■ **Directions for this task**
Below are records to write out exactly; drop the pictures when you do.

========================================

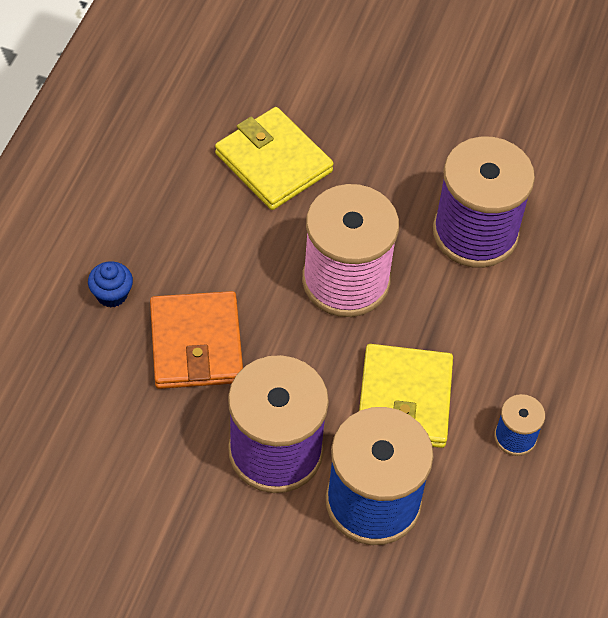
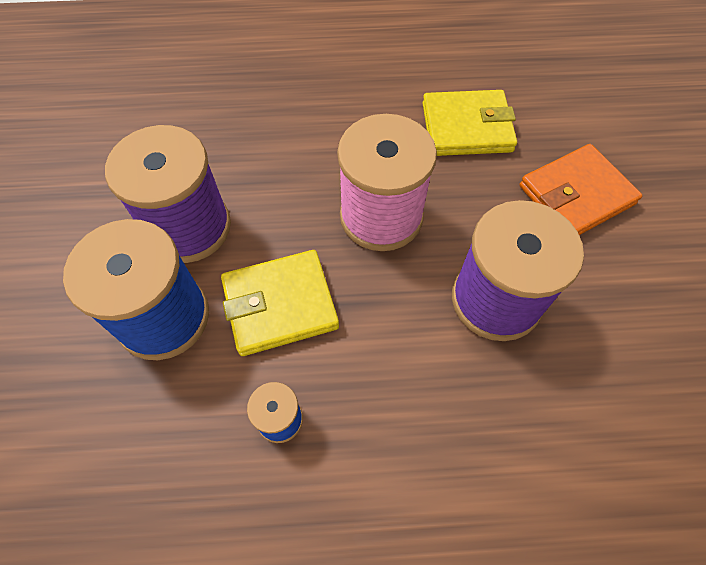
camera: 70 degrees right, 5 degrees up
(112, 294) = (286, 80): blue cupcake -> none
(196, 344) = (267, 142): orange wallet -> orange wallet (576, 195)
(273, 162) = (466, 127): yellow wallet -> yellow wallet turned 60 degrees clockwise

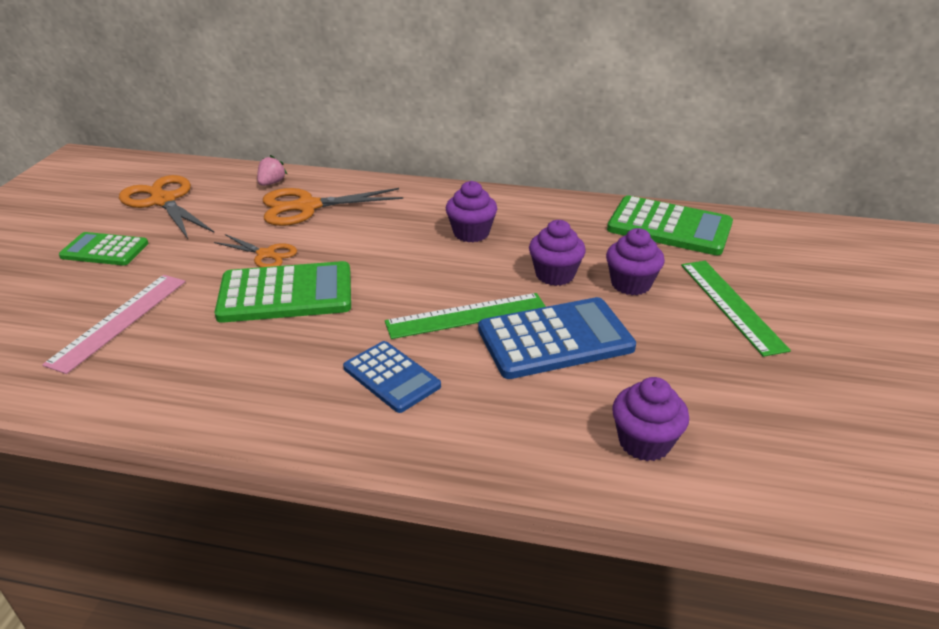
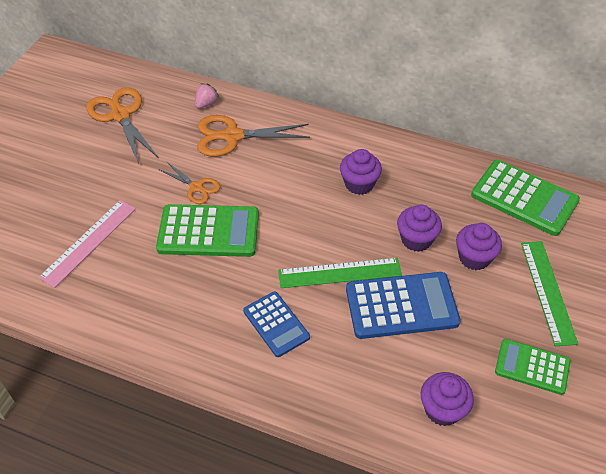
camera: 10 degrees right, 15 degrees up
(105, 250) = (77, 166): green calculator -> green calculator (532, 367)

========================================

■ **Answer for this exercise**
camera: 70 degrees right, 5 degrees up
(112, 294) = (286, 80): blue cupcake -> none
(196, 344) = (267, 142): orange wallet -> orange wallet (576, 195)
(273, 162) = (466, 127): yellow wallet -> yellow wallet turned 60 degrees clockwise

camera: 10 degrees right, 15 degrees up
(105, 250) = (77, 166): green calculator -> green calculator (532, 367)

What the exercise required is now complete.